Exercise: No pictures belong in the copy. Reproduce exactly the lines beginning at the line containing "none -> yellow banana [285,174,351,230]" and continuing to the end of the entries below.

Information shown:

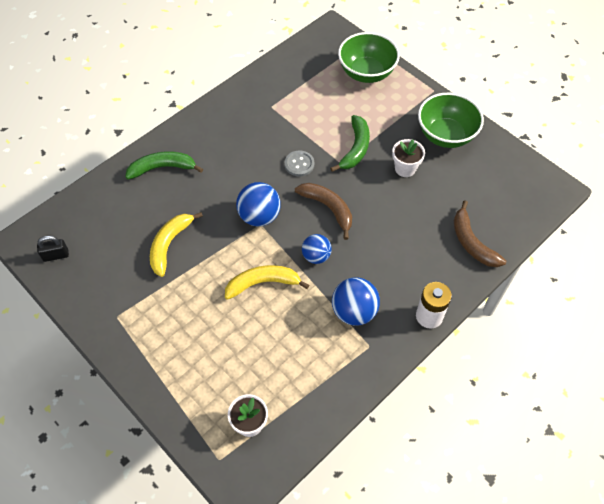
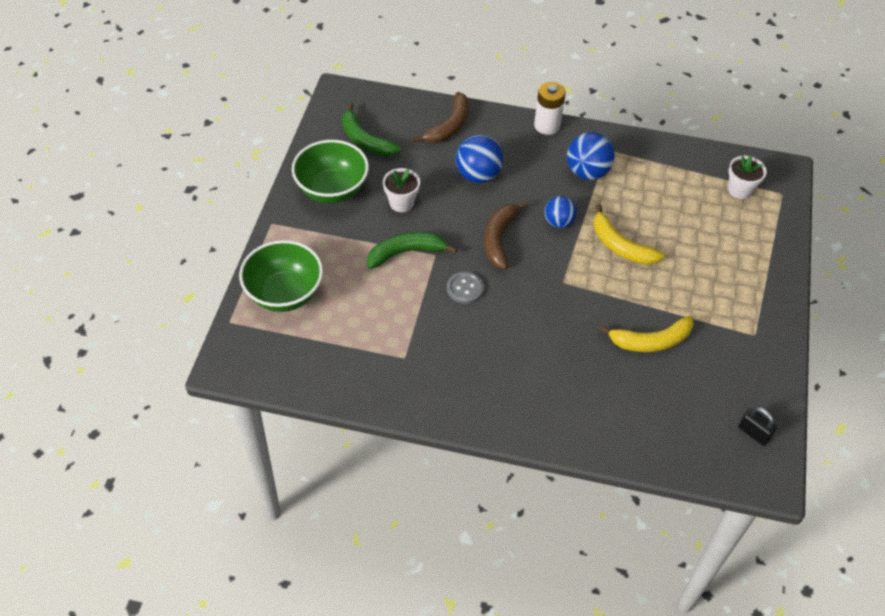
camera: 125 degrees left, 5 degrees down
green banana [125,151,203,180] -> green banana moved to [342,102,401,156]
blue ball [236,182,281,226] -> blue ball moved to [456,135,503,183]

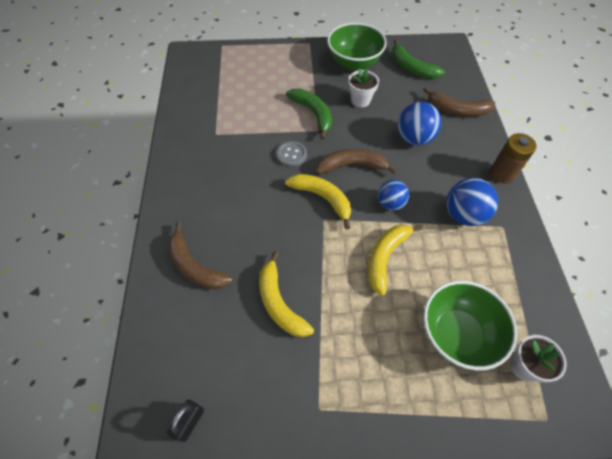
camera: 75 degrees right, 5 degrees up
green bowl [239,240,323,312] -> green bowl moved to [423,281,517,370]
green banana [342,102,401,156] -> green banana turned 75 degrees counterclockwise [392,39,445,79]
white battery [534,82,566,135] -> brown battery [490,133,537,183]
none -> brown banana [168,222,233,289]
none -> yellow banana [285,174,351,230]

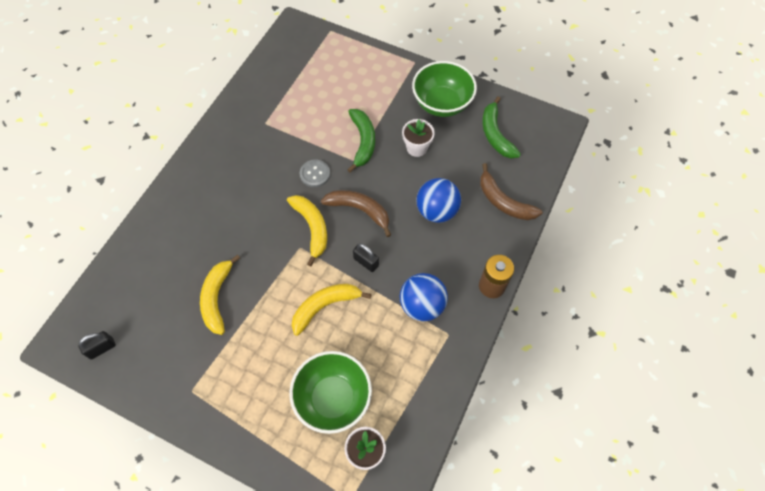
camera: 30 degrees right, 5 degrees up
brown banana [168,222,233,289] -> none
blue ball [378,180,409,211] -> black padlock [353,243,379,272]

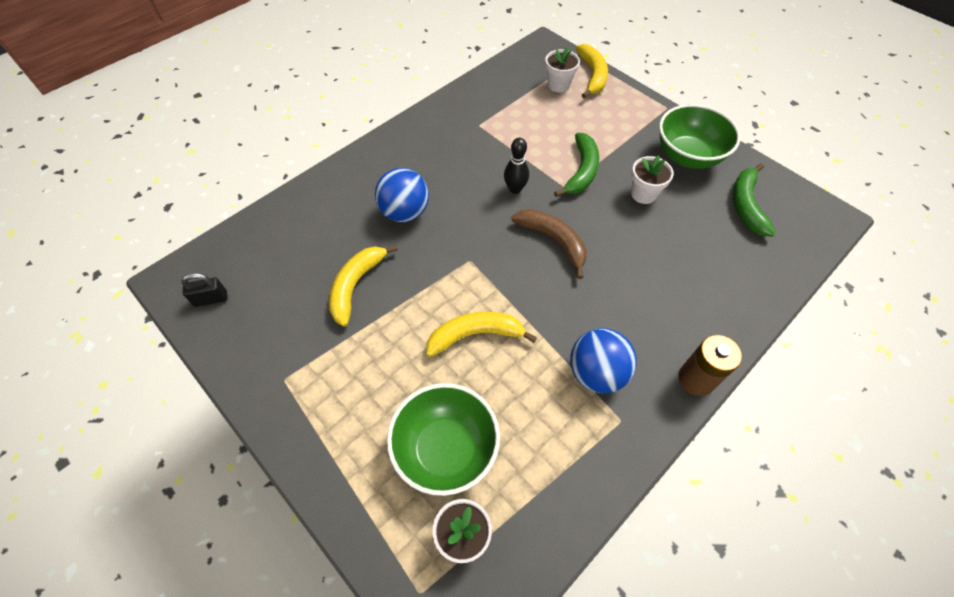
camera: 20 degrees right, 5 degrees down
yellow banana [287,195,327,267] -> yellow banana moved to [576,44,608,98]
grey button [300,160,330,187] -> black bowling pin [504,138,529,194]
black padlock [353,243,379,272] -> none
blue ball [416,178,461,223] -> blue ball moved to [375,168,429,222]
brown banana [480,163,542,220] -> none
none -> white flower pot [545,47,580,93]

Solved exercise:
none -> yellow banana [285,174,351,230]

camera: 30 degrees right, 5 degrees up
brown banana [168,222,233,289] -> none
blue ball [378,180,409,211] -> black padlock [353,243,379,272]

camera: 20 degrees right, 5 degrees down
yellow banana [287,195,327,267] -> yellow banana moved to [576,44,608,98]
grey button [300,160,330,187] -> black bowling pin [504,138,529,194]
black padlock [353,243,379,272] -> none
blue ball [416,178,461,223] -> blue ball moved to [375,168,429,222]
brown banana [480,163,542,220] -> none
none -> white flower pot [545,47,580,93]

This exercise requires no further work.